Task goal. Without changing anything, reproduce every record below.

Data.
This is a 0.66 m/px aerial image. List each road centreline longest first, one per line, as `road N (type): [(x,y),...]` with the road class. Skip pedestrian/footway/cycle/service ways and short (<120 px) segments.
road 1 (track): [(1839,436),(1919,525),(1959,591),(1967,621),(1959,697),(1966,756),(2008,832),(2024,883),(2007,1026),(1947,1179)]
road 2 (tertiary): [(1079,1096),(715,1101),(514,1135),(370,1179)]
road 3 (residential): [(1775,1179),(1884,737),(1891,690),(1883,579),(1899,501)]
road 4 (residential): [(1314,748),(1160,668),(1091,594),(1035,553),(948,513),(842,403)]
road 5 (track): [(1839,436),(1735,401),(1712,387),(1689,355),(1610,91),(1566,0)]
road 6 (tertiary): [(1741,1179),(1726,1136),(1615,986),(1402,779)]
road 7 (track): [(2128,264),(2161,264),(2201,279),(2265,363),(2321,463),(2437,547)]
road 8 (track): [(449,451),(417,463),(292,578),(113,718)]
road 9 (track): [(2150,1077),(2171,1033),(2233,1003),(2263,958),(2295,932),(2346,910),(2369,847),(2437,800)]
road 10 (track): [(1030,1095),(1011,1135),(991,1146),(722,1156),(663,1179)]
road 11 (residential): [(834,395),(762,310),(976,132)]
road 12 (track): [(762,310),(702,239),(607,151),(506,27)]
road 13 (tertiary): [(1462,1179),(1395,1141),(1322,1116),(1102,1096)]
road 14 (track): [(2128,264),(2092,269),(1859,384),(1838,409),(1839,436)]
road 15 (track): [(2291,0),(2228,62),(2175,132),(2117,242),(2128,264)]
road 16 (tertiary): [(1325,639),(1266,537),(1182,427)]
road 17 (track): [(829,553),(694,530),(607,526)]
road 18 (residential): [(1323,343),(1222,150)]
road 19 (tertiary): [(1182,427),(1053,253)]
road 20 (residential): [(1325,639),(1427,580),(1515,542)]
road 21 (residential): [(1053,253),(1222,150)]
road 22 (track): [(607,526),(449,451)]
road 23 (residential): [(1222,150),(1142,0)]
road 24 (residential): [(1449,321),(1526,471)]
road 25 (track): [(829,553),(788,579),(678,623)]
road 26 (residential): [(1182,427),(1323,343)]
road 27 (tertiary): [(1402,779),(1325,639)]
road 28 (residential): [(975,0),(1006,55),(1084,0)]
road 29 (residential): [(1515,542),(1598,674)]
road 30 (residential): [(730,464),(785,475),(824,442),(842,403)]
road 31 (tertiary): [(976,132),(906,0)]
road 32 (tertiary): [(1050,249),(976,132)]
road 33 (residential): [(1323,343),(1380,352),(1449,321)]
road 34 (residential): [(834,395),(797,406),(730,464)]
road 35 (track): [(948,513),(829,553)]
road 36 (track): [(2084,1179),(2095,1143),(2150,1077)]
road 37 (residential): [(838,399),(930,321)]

Result.
This is a 0.66 m/px aerial image. List each road centreline longest first, one per line, as `road N (type): [(x,y),...]` with the road class. Skip pedestrian/footway/cycle/service ways and short (<120 px) segments.
road 1 (track): [(1839,436),(1919,525),(1959,591),(1967,621),(1959,697),(1966,756),(2008,832),(2024,883),(2007,1026),(1947,1179)]
road 2 (tertiary): [(1079,1096),(715,1101),(514,1135),(370,1179)]
road 3 (residential): [(1775,1179),(1884,737),(1891,690),(1883,579),(1899,501)]
road 4 (residential): [(1314,748),(1160,668),(1091,594),(1035,553),(948,513),(842,403)]
road 5 (track): [(1839,436),(1735,401),(1712,387),(1689,355),(1610,91),(1566,0)]
road 6 (tertiary): [(1741,1179),(1726,1136),(1615,986),(1402,779)]
road 7 (track): [(2128,264),(2161,264),(2201,279),(2265,363),(2321,463),(2437,547)]
road 8 (track): [(449,451),(417,463),(292,578),(113,718)]
road 9 (track): [(2150,1077),(2171,1033),(2233,1003),(2263,958),(2295,932),(2346,910),(2369,847),(2437,800)]
road 10 (track): [(1030,1095),(1011,1135),(991,1146),(722,1156),(663,1179)]
road 11 (residential): [(834,395),(762,310),(976,132)]
road 12 (track): [(762,310),(702,239),(607,151),(506,27)]
road 13 (tertiary): [(1462,1179),(1395,1141),(1322,1116),(1102,1096)]
road 14 (track): [(2128,264),(2092,269),(1859,384),(1838,409),(1839,436)]
road 15 (track): [(2291,0),(2228,62),(2175,132),(2117,242),(2128,264)]
road 16 (tertiary): [(1325,639),(1266,537),(1182,427)]
road 17 (track): [(829,553),(694,530),(607,526)]
road 18 (residential): [(1323,343),(1222,150)]
road 19 (tertiary): [(1182,427),(1053,253)]
road 20 (residential): [(1325,639),(1427,580),(1515,542)]
road 21 (residential): [(1053,253),(1222,150)]
road 22 (track): [(607,526),(449,451)]
road 23 (residential): [(1222,150),(1142,0)]
road 24 (residential): [(1449,321),(1526,471)]
road 25 (track): [(829,553),(788,579),(678,623)]
road 26 (residential): [(1182,427),(1323,343)]
road 27 (tertiary): [(1402,779),(1325,639)]
road 28 (residential): [(975,0),(1006,55),(1084,0)]
road 29 (residential): [(1515,542),(1598,674)]
road 30 (residential): [(730,464),(785,475),(824,442),(842,403)]
road 31 (tertiary): [(976,132),(906,0)]
road 32 (tertiary): [(1050,249),(976,132)]
road 33 (residential): [(1323,343),(1380,352),(1449,321)]
road 34 (residential): [(834,395),(797,406),(730,464)]
road 35 (track): [(948,513),(829,553)]
road 36 (track): [(2084,1179),(2095,1143),(2150,1077)]
road 37 (residential): [(838,399),(930,321)]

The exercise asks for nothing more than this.